(Image comparison data)
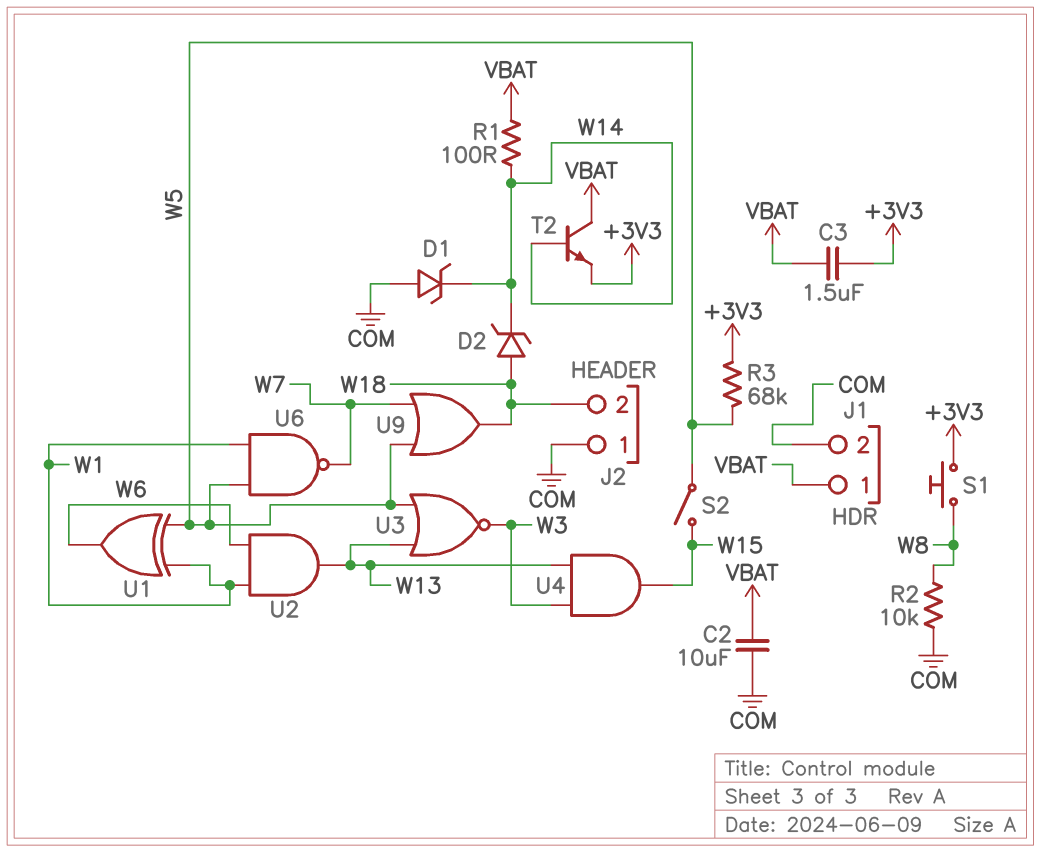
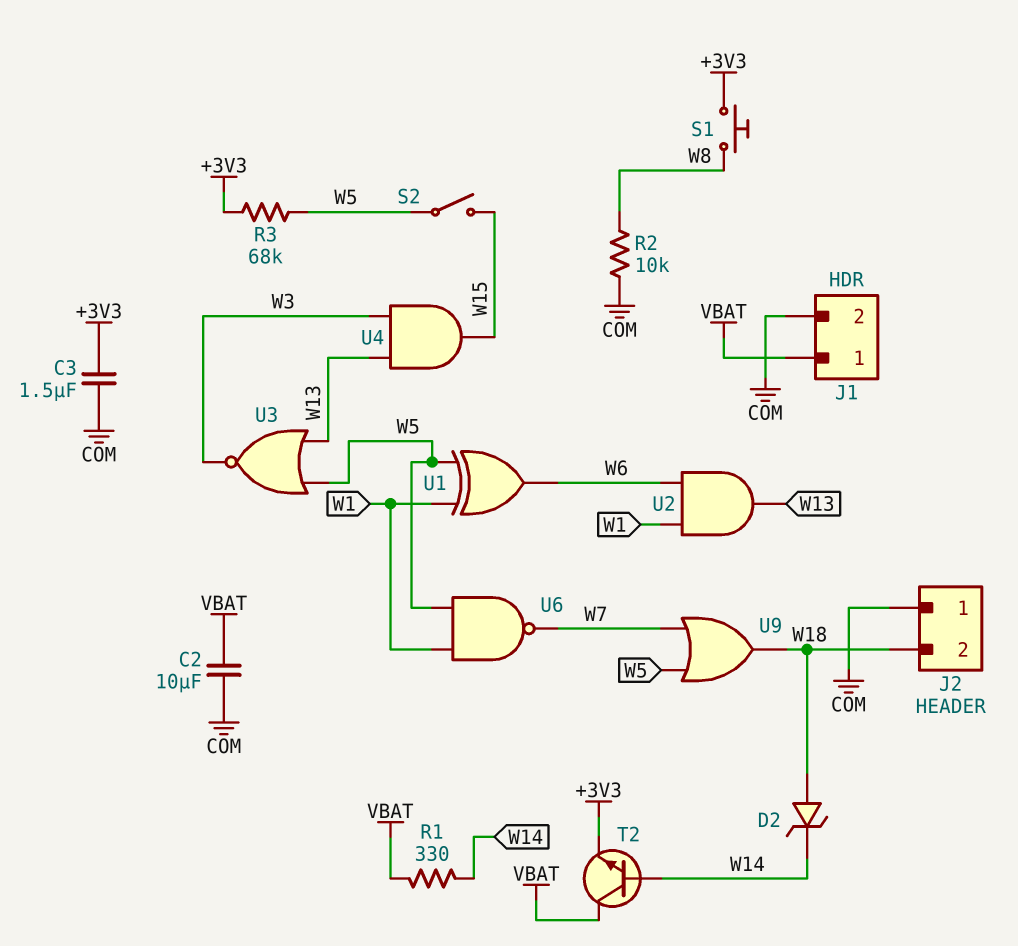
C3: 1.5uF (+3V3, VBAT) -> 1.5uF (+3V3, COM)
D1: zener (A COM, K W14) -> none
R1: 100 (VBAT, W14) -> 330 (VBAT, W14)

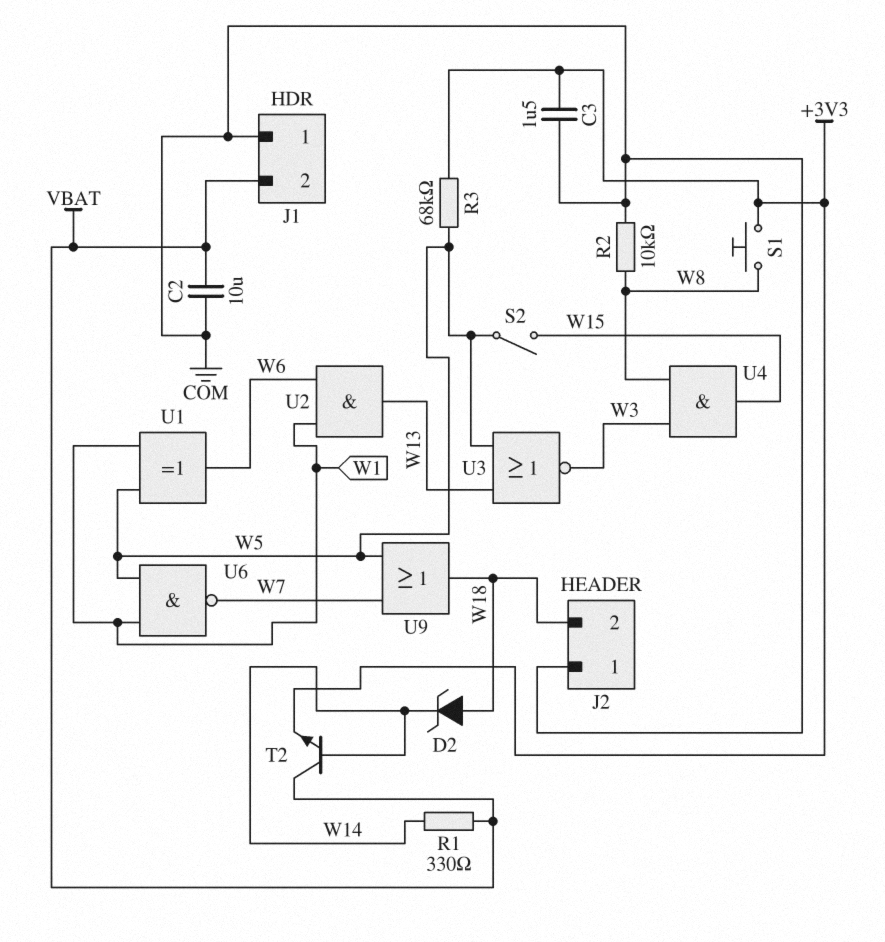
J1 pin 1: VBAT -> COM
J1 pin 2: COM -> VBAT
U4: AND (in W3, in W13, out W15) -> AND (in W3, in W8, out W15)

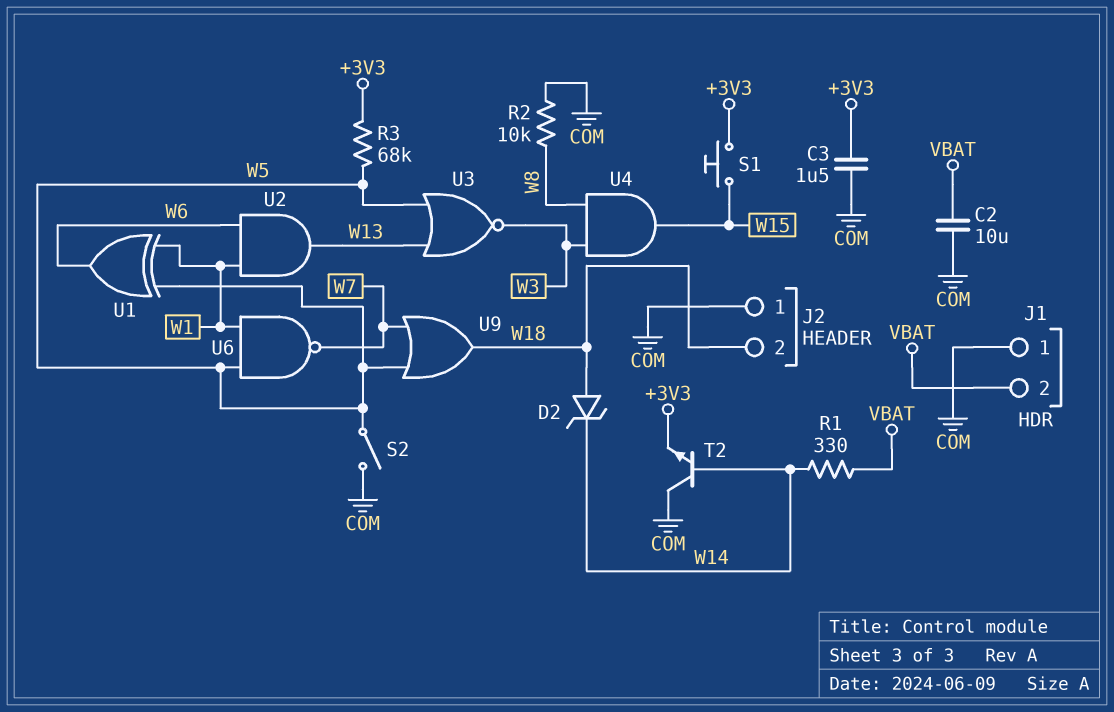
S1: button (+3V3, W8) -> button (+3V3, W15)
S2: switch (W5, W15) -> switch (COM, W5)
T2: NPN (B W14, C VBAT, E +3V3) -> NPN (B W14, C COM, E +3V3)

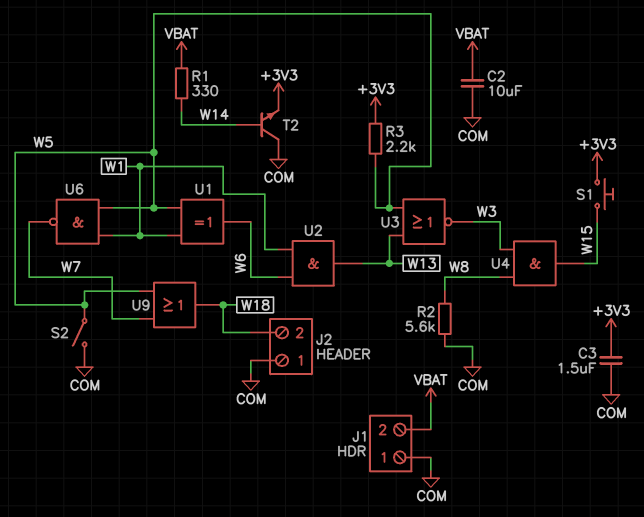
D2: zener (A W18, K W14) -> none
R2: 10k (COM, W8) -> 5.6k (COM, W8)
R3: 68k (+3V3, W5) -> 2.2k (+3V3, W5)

ACTIVITY ▸
Start at the line that contains "U4: AND (in" and retype every line through the end of the entries above, both ends included. Exclude all pictures.

WRITTEN SOLUTION ▸
U4: AND (in W3, in W13, out W15) -> AND (in W3, in W8, out W15)

S1: button (+3V3, W8) -> button (+3V3, W15)
S2: switch (W5, W15) -> switch (COM, W5)
T2: NPN (B W14, C VBAT, E +3V3) -> NPN (B W14, C COM, E +3V3)

D2: zener (A W18, K W14) -> none
R2: 10k (COM, W8) -> 5.6k (COM, W8)
R3: 68k (+3V3, W5) -> 2.2k (+3V3, W5)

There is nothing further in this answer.